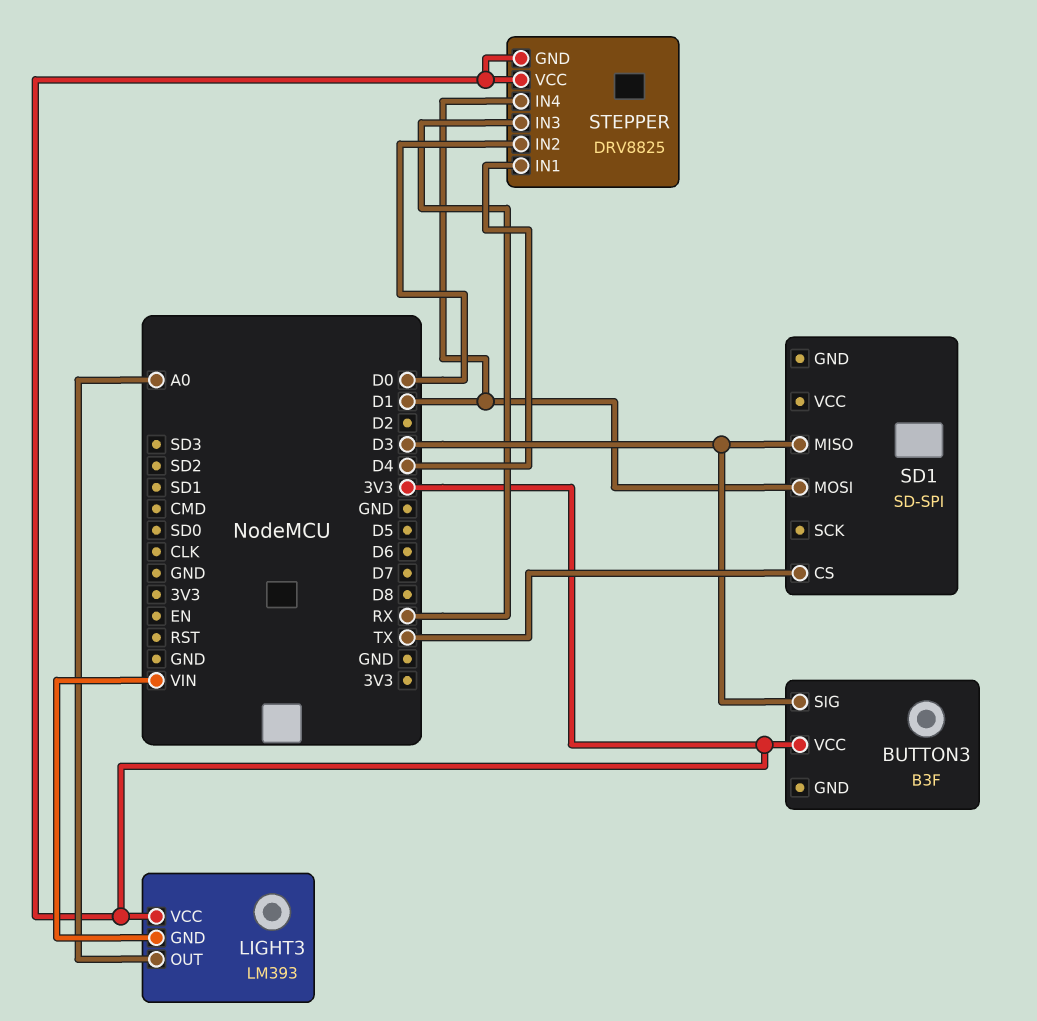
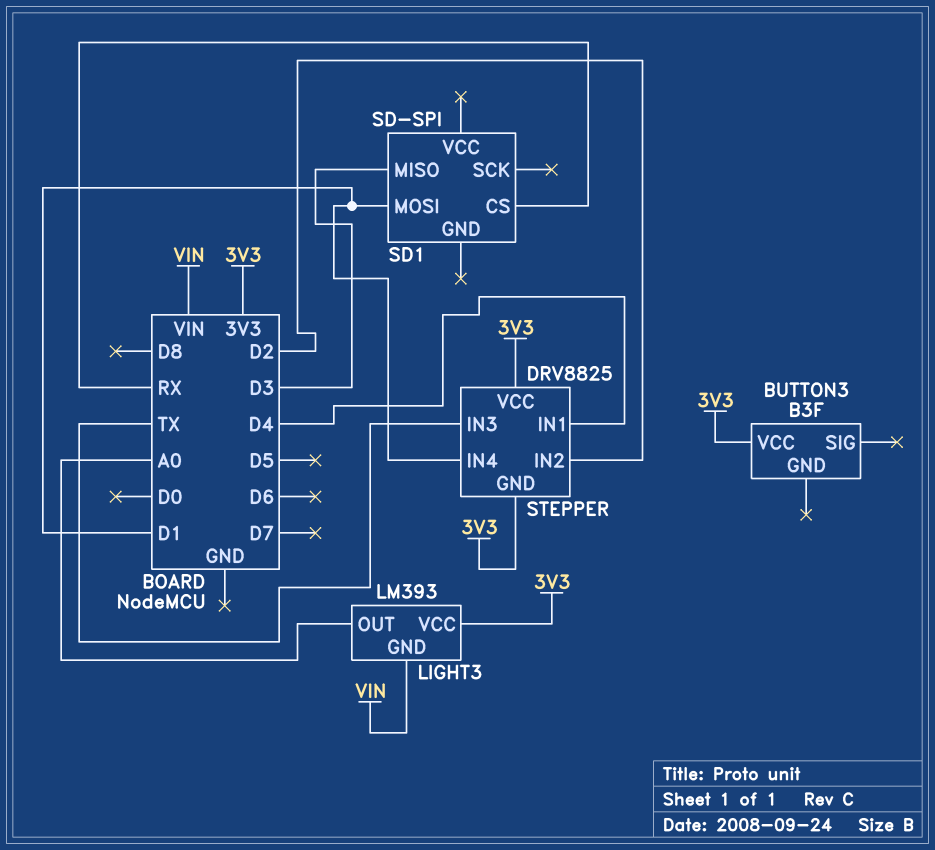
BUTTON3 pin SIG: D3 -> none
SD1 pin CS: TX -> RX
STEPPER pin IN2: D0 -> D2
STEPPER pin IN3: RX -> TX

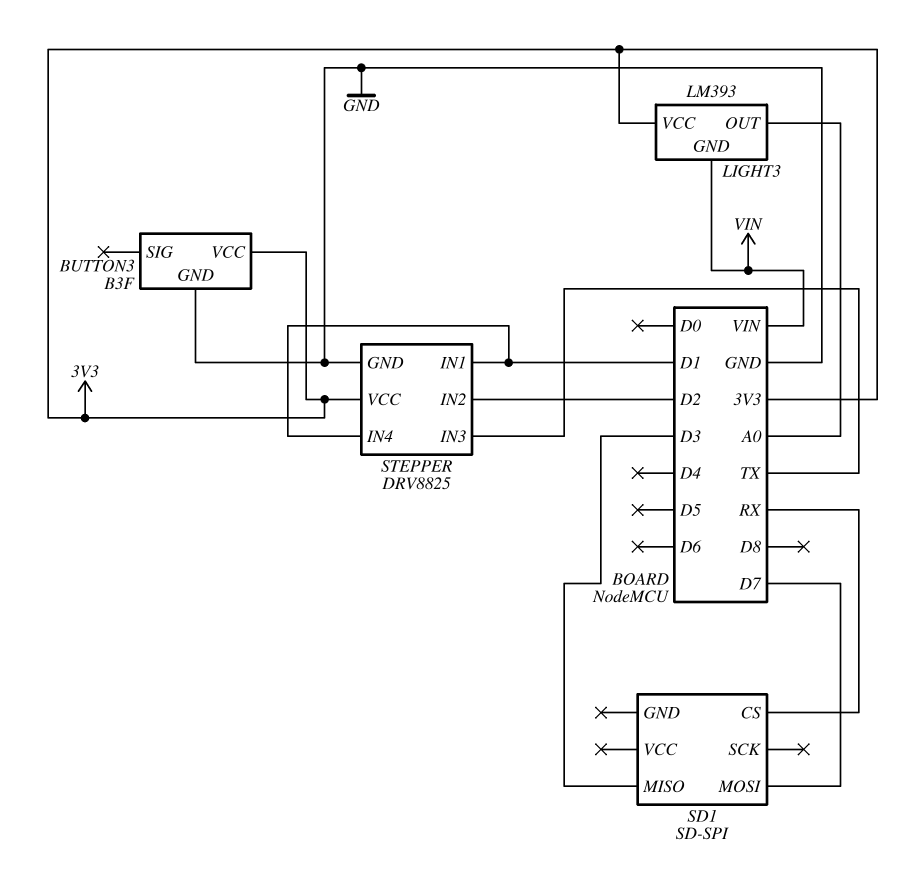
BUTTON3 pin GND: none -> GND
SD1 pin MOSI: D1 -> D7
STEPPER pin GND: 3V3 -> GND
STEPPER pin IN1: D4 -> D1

********************

### [Work to be completed]
Among the entries, work out how many lines include the word "STEPPER". Answer with that number only.

### [Task result]
4